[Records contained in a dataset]
--

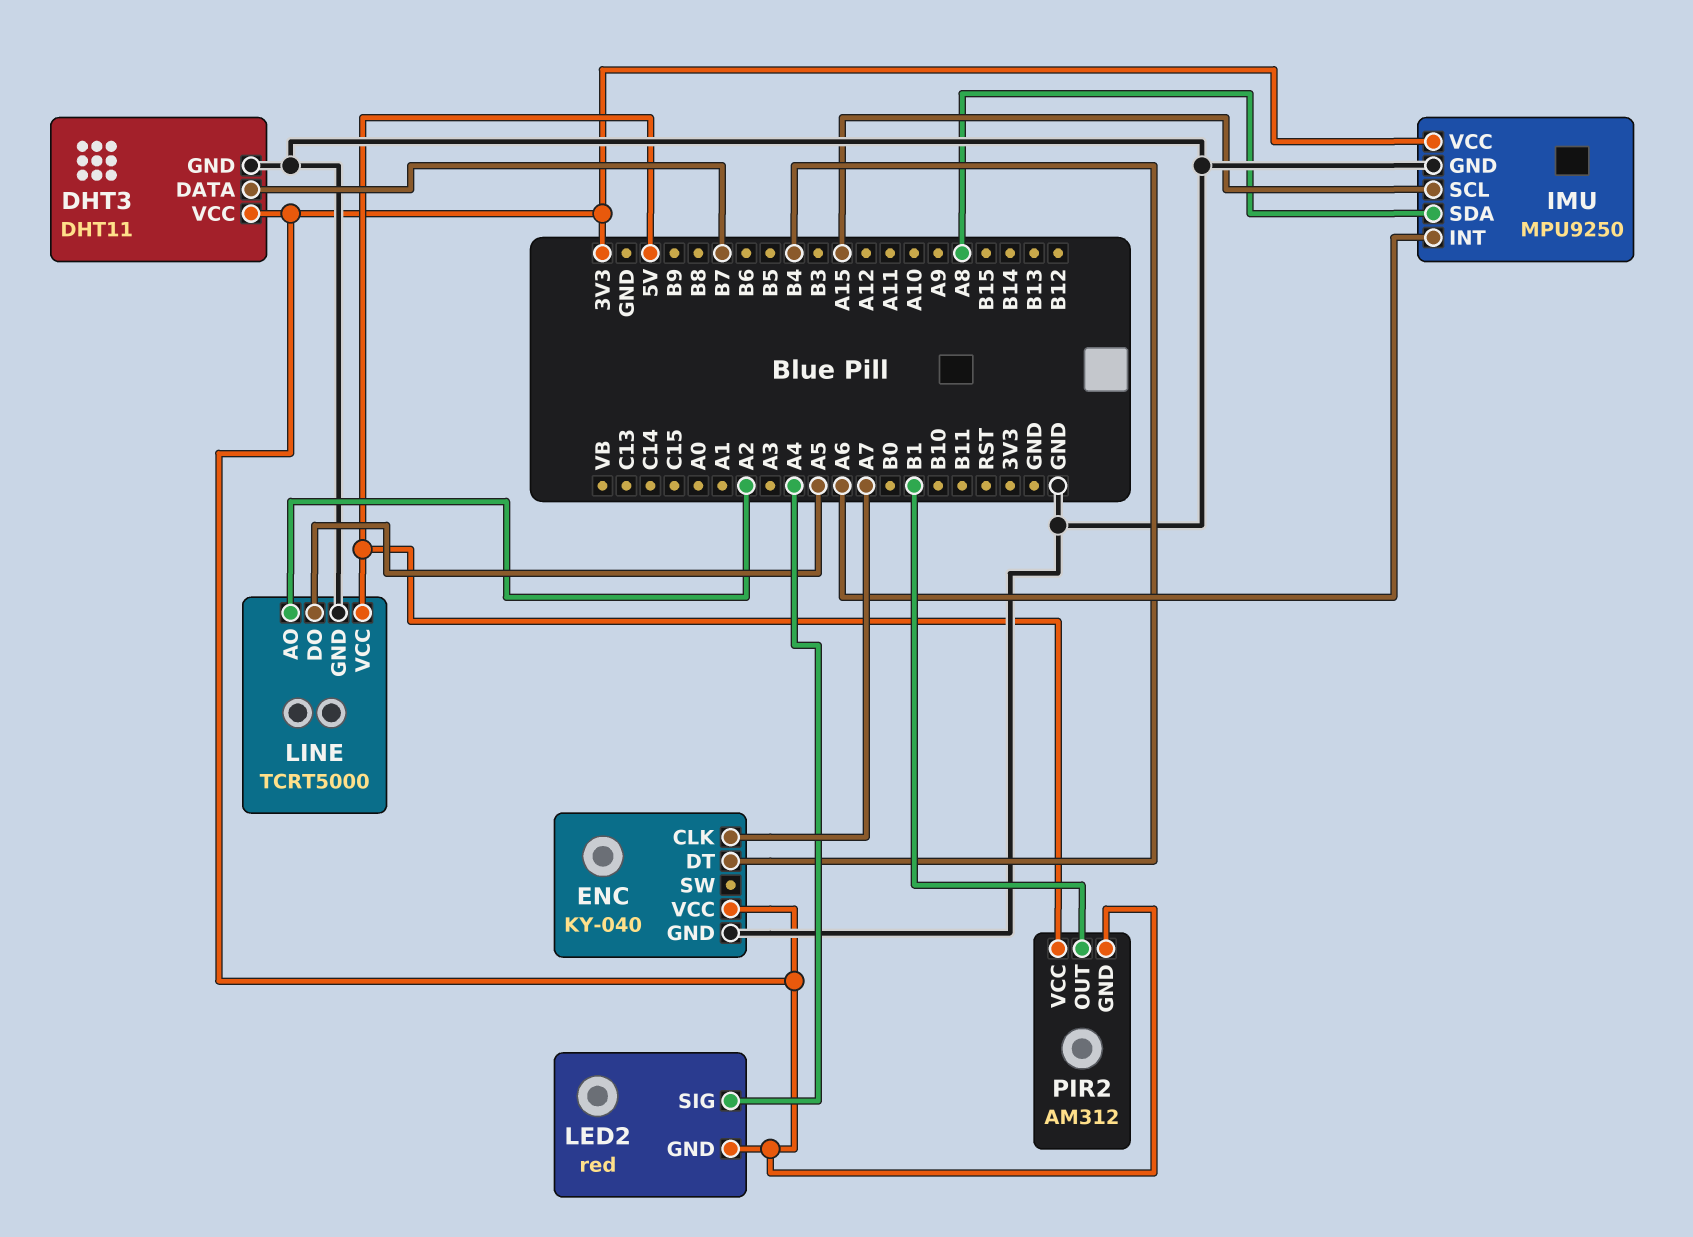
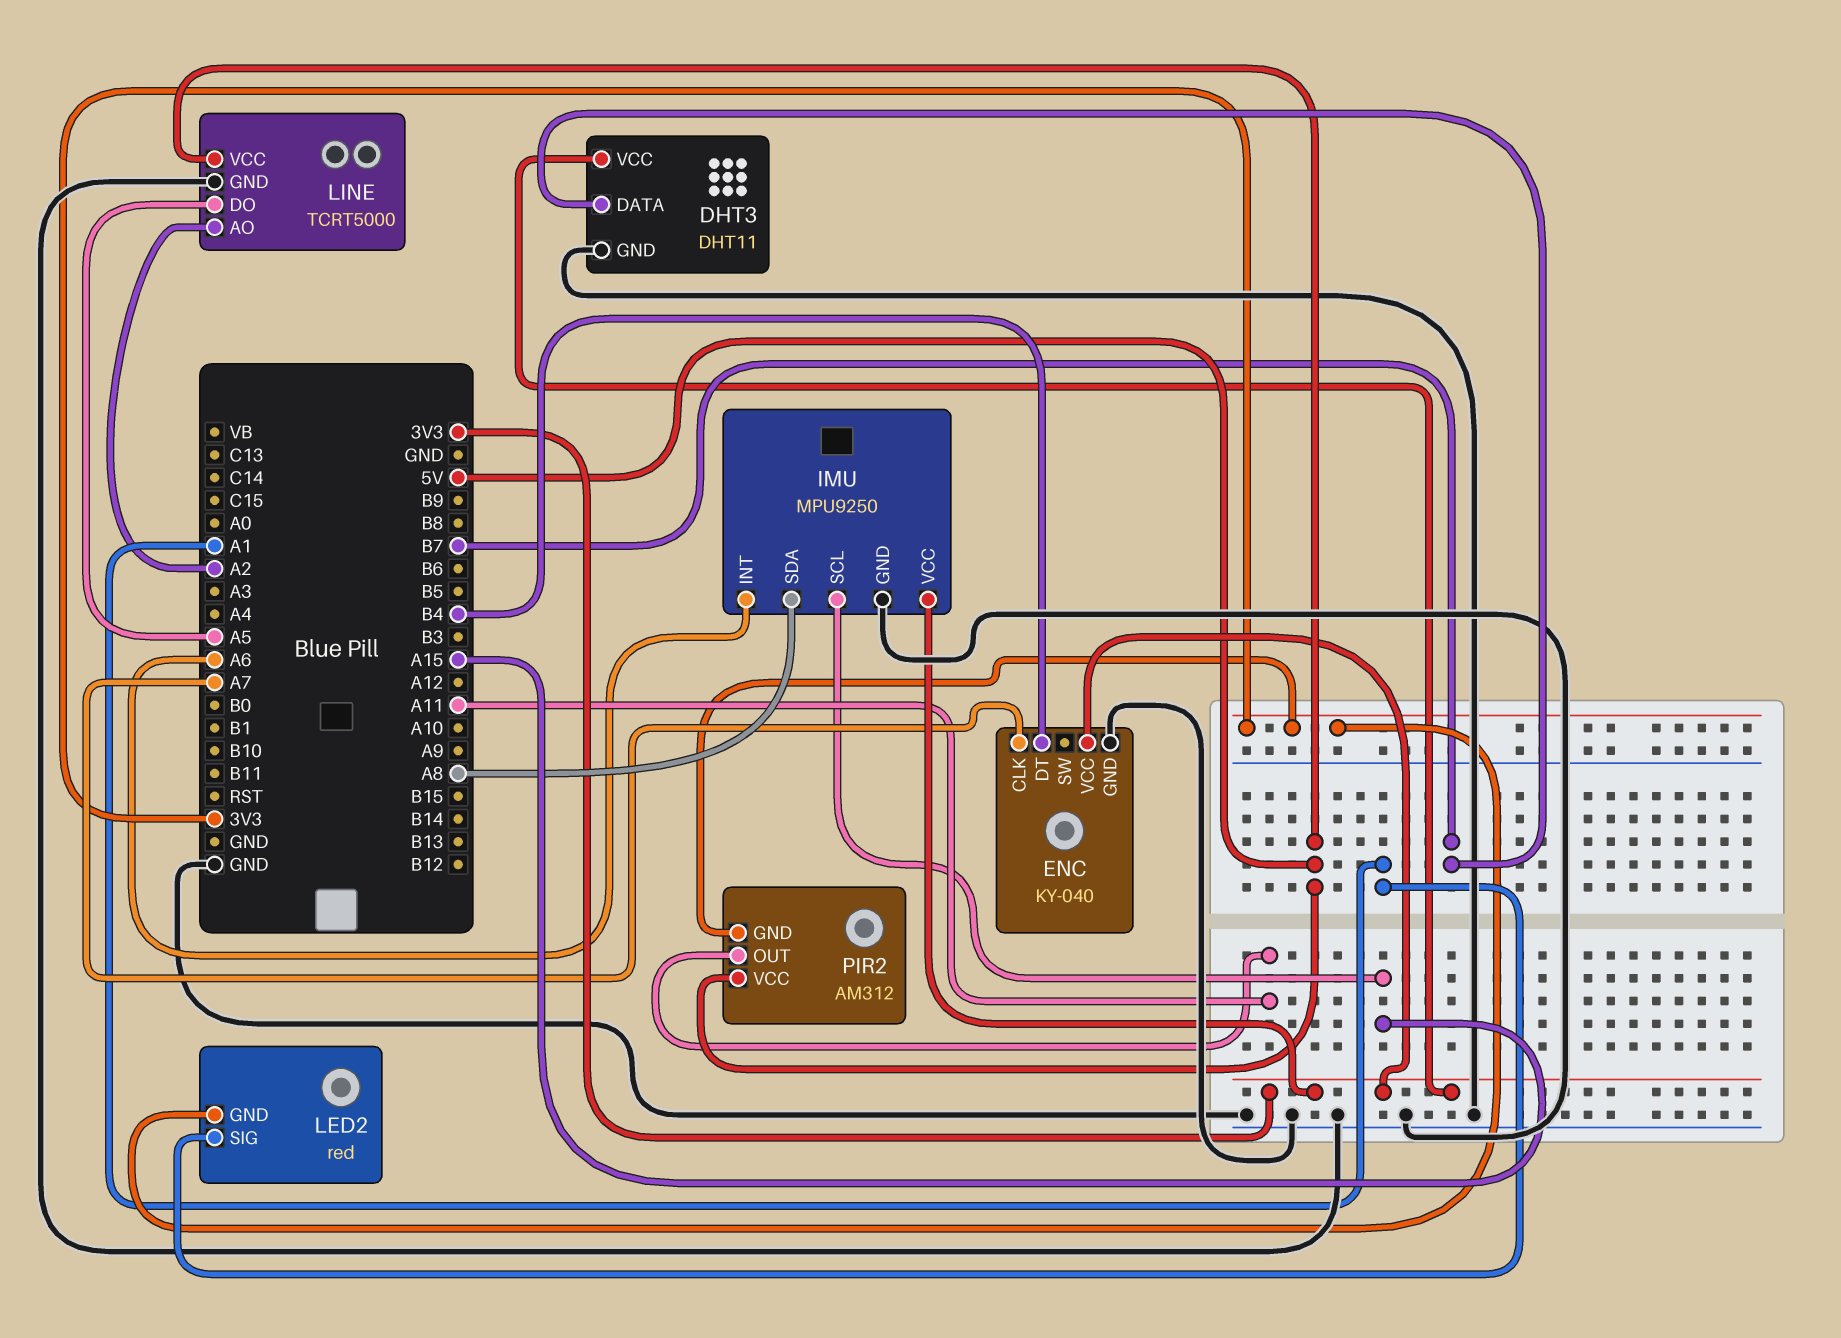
LED2 pin SIG: A4 -> A1
PIR2 pin OUT: B1 -> A11

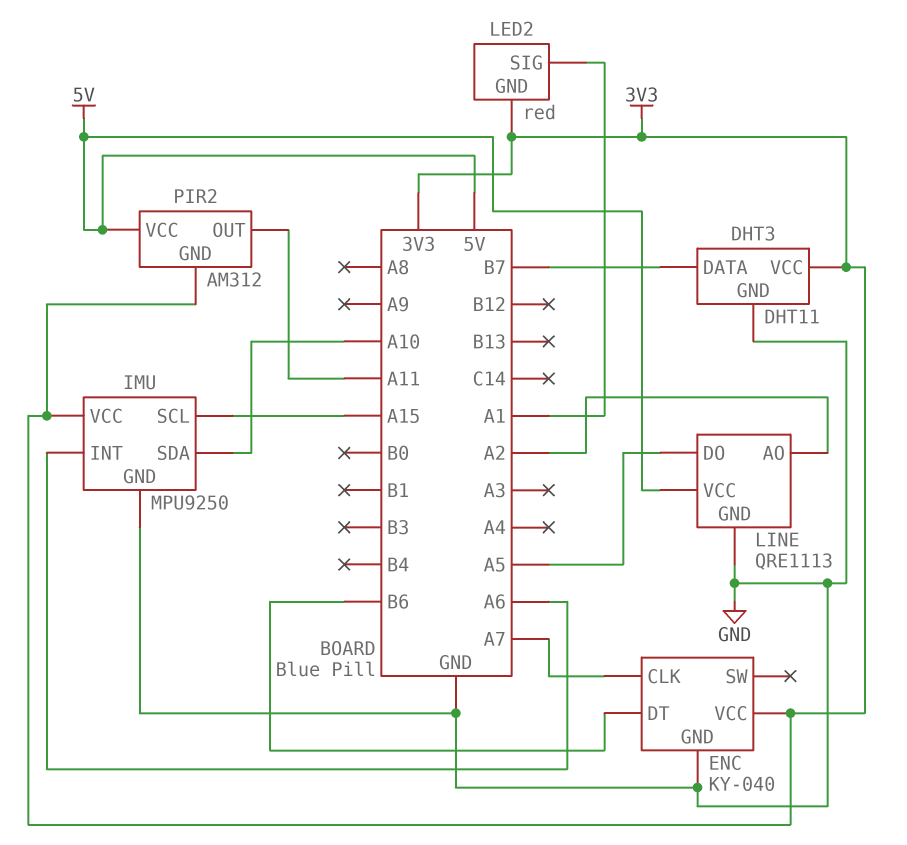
ENC pin DT: B4 -> B6
IMU pin SDA: A8 -> A10
LINE: TCRT5000 -> QRE1113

--

Repeat the lines of the records verbatim, starting at the line containing "PIR2 pin OUT: B1 -> A11" and stopping after the final line. Images stay out.

* **Solution for this exercise**
PIR2 pin OUT: B1 -> A11

ENC pin DT: B4 -> B6
IMU pin SDA: A8 -> A10
LINE: TCRT5000 -> QRE1113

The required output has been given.